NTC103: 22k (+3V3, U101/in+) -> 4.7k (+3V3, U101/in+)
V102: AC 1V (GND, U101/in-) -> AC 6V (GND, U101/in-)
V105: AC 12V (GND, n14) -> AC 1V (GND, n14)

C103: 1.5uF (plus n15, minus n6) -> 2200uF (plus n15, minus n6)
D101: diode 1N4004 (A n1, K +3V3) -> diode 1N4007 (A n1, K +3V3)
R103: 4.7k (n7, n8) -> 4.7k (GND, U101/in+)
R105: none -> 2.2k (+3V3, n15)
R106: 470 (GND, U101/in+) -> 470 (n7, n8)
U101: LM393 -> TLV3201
● ● ● ●
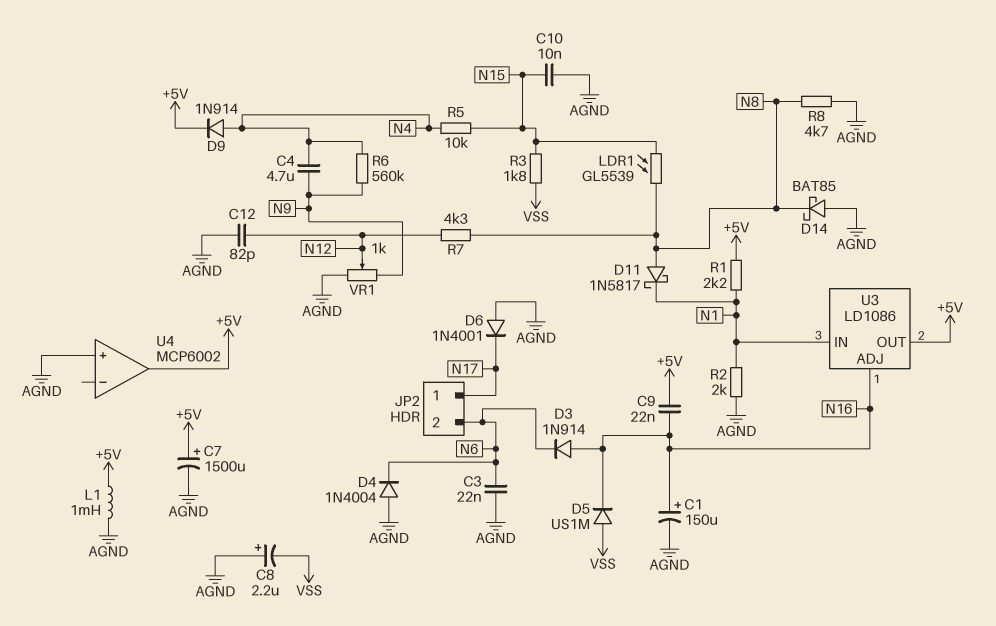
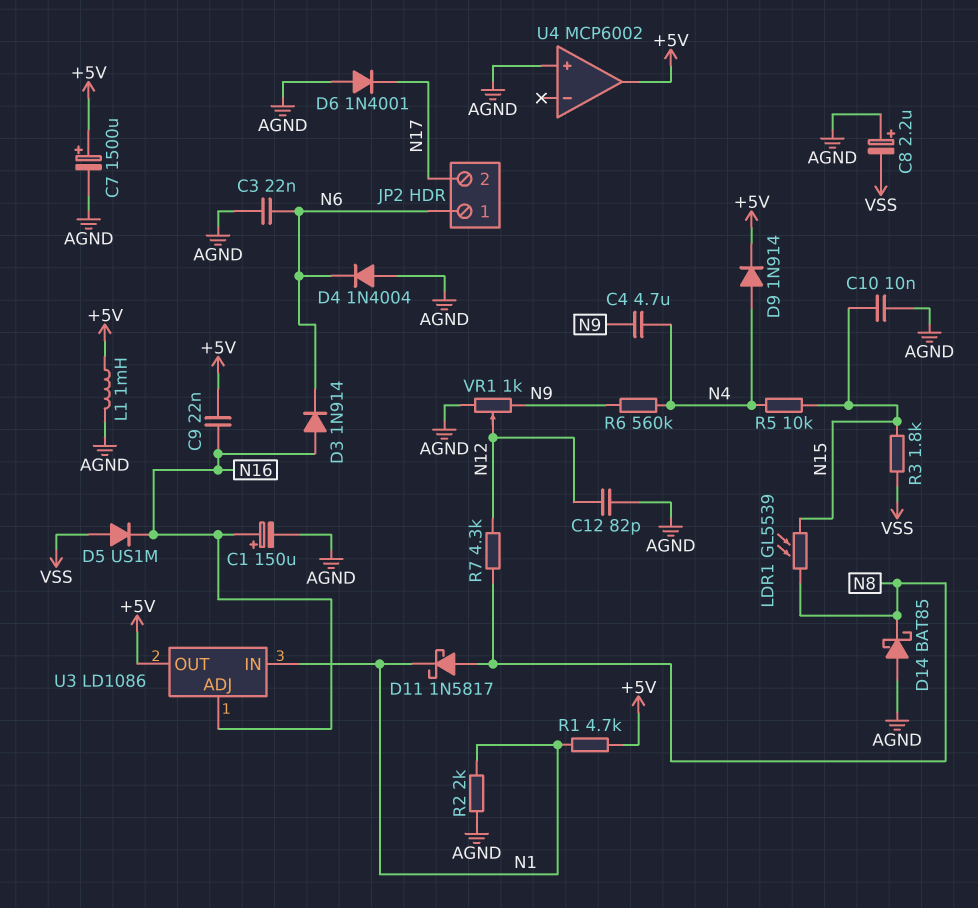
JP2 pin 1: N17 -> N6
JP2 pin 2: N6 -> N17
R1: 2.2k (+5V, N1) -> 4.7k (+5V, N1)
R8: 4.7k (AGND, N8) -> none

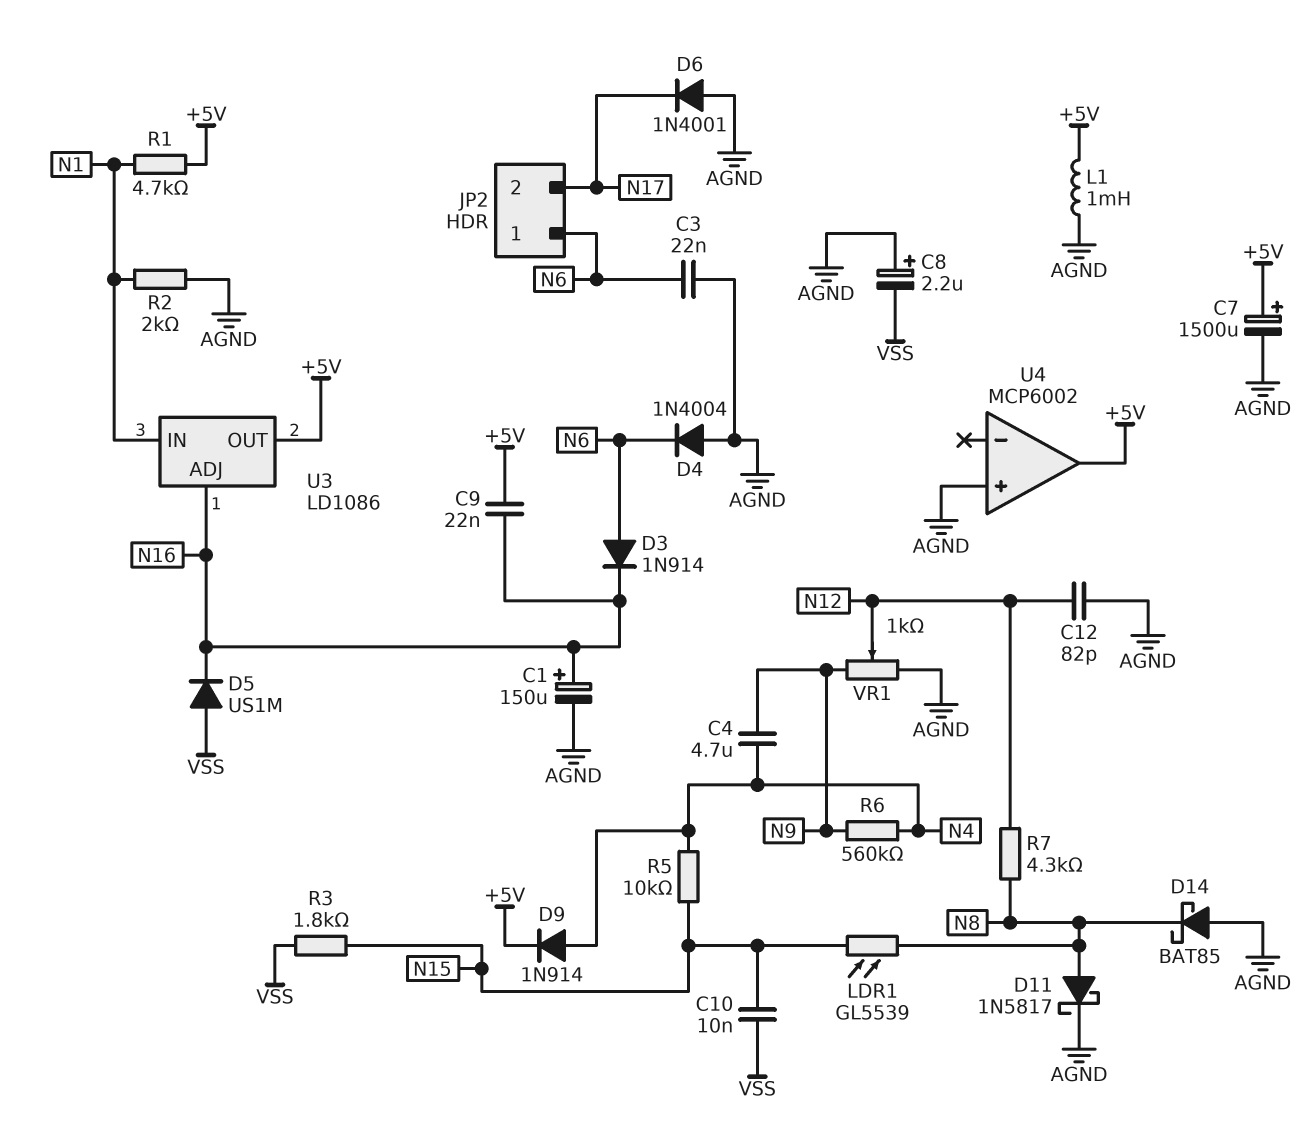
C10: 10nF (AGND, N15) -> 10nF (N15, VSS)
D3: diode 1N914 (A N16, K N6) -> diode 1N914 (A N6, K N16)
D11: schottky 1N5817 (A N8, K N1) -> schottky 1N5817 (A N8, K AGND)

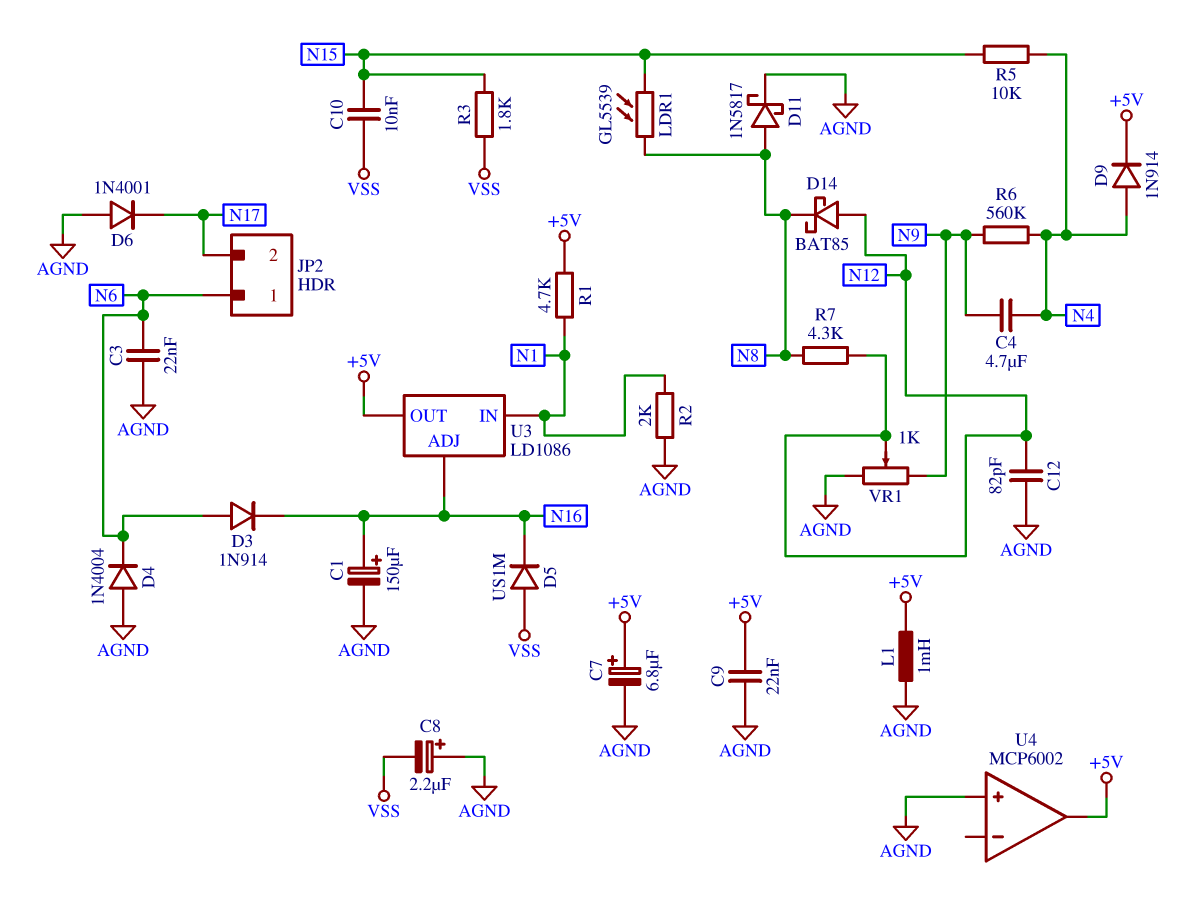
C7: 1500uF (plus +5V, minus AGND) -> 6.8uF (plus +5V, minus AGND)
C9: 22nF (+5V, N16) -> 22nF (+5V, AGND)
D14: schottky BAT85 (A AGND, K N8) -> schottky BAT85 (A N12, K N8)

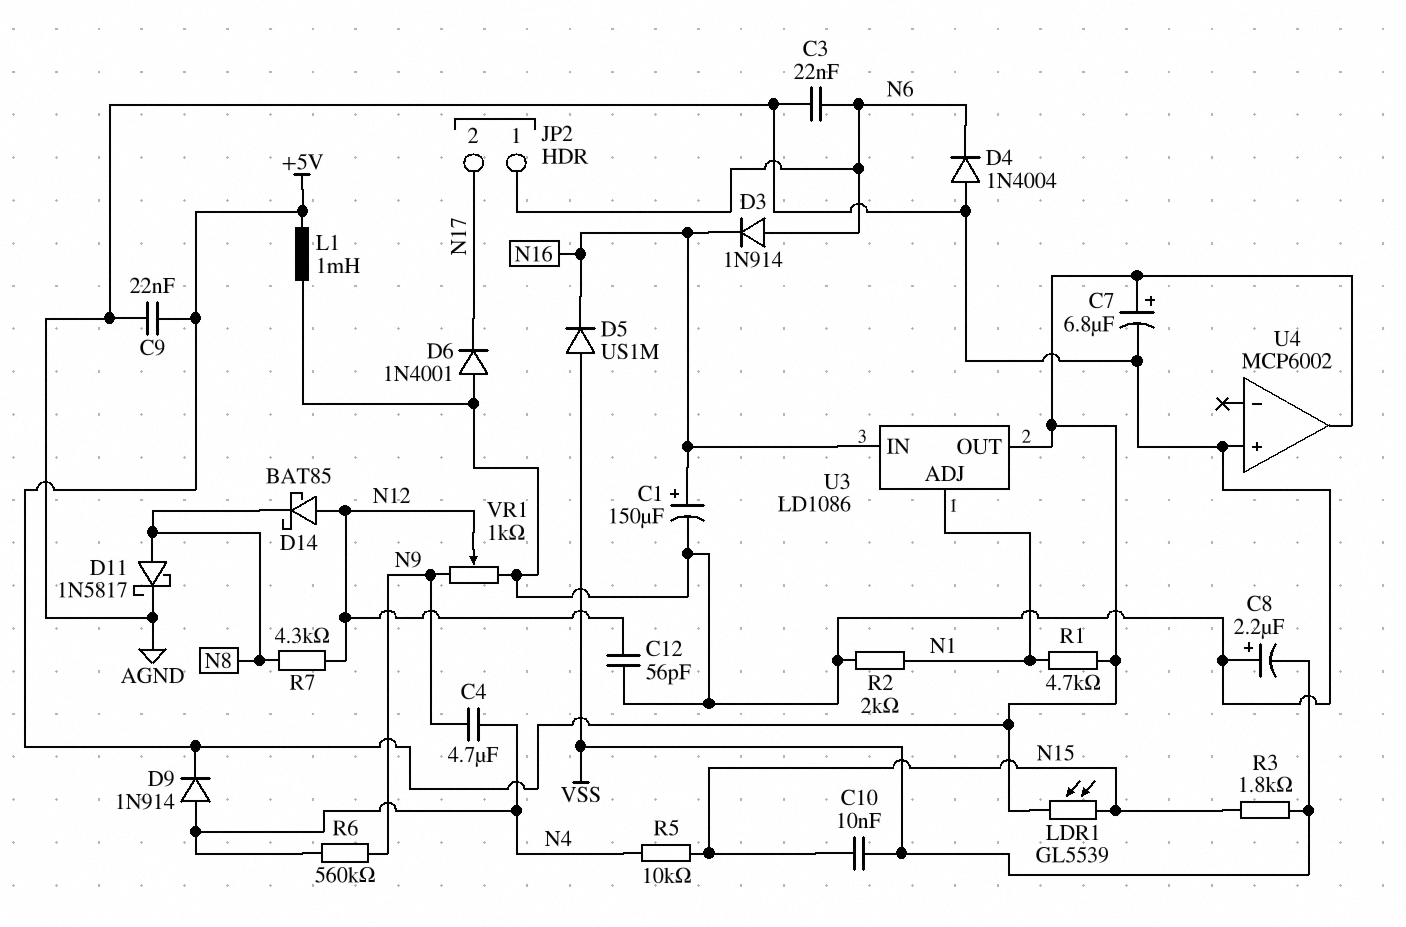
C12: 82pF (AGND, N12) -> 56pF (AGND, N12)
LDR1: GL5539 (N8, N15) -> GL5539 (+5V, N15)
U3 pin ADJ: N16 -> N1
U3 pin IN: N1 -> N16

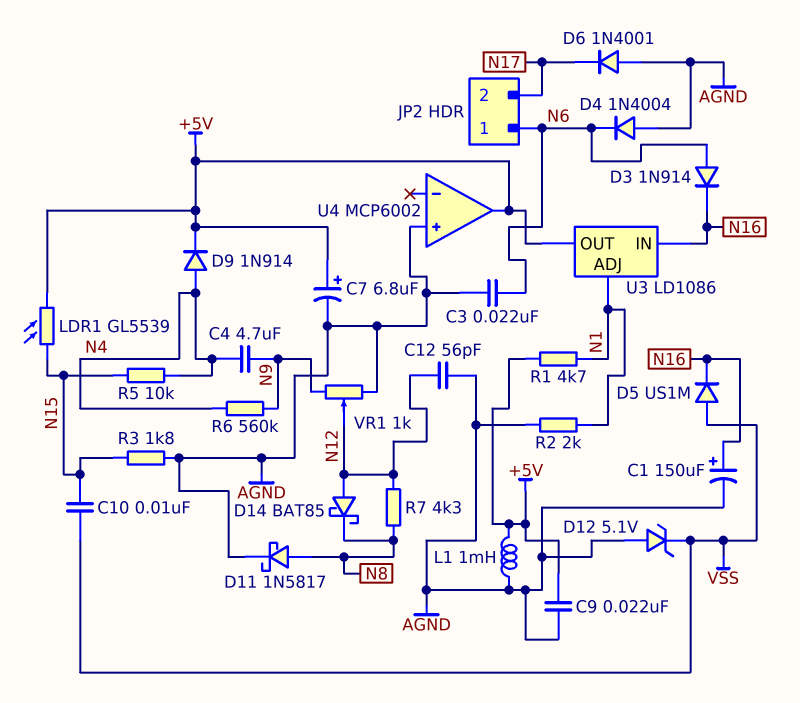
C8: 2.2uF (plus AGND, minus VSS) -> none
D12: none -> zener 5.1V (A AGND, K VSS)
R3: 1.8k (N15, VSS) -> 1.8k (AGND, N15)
● ● ● ●
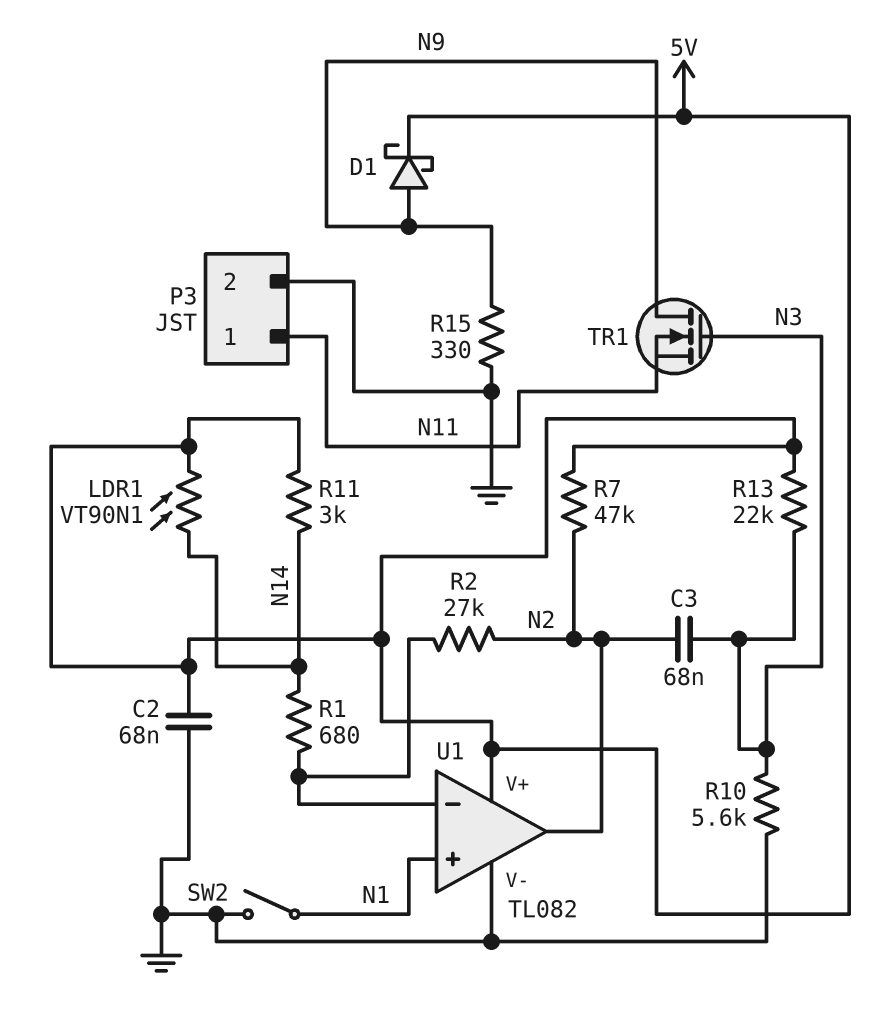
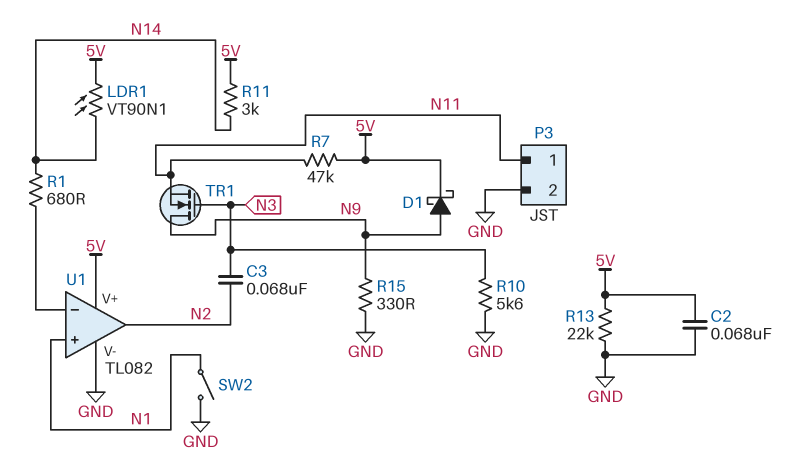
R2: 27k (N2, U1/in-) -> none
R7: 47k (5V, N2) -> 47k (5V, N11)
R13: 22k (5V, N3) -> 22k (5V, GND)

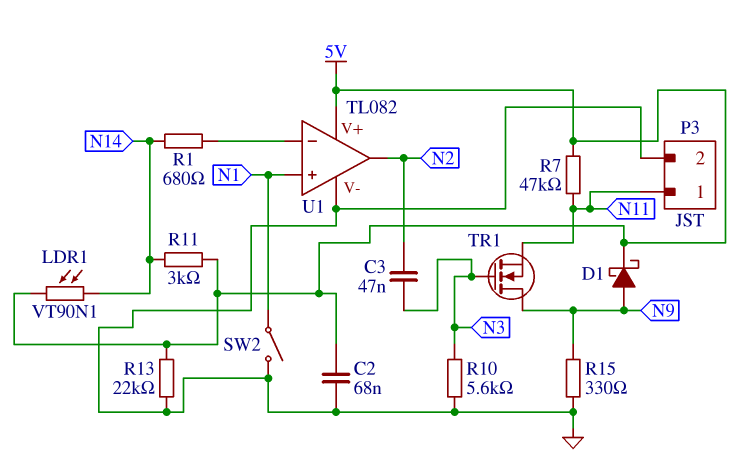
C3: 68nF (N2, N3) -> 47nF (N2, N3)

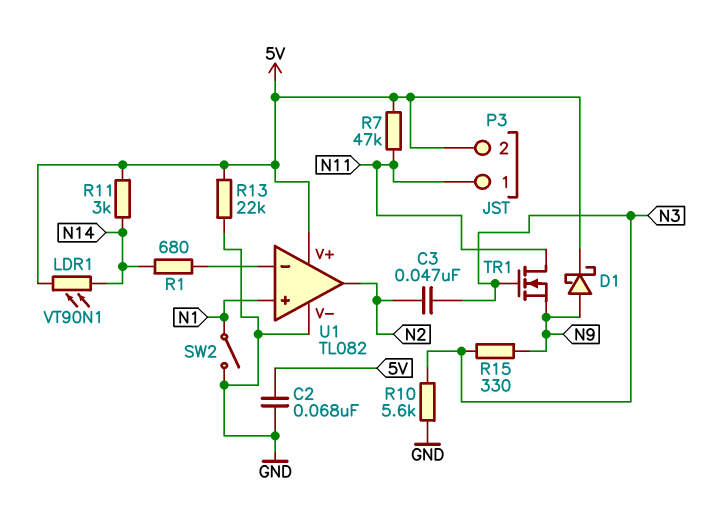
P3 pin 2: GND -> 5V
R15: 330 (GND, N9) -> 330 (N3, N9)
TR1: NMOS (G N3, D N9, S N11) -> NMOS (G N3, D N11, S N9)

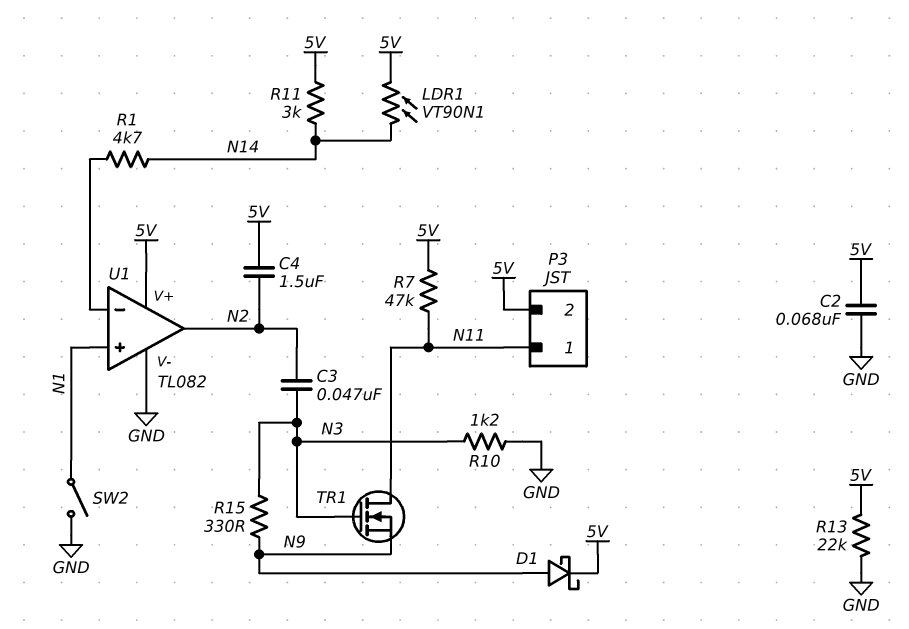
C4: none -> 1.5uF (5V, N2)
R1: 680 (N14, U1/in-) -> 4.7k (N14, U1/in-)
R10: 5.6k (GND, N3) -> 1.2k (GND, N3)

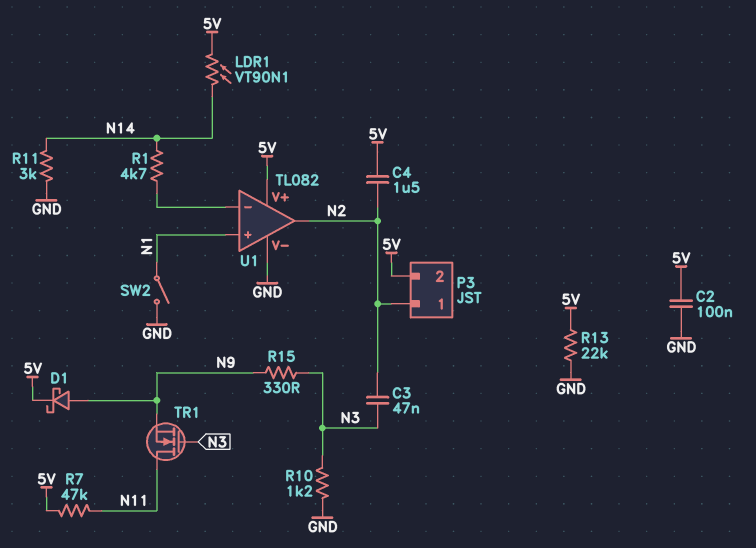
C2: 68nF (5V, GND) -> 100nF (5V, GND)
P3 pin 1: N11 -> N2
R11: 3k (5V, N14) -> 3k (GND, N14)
● ● ● ●
The only acceptable answer is a number: how many lines of the listing contain the word "schottky".

Your solution - 2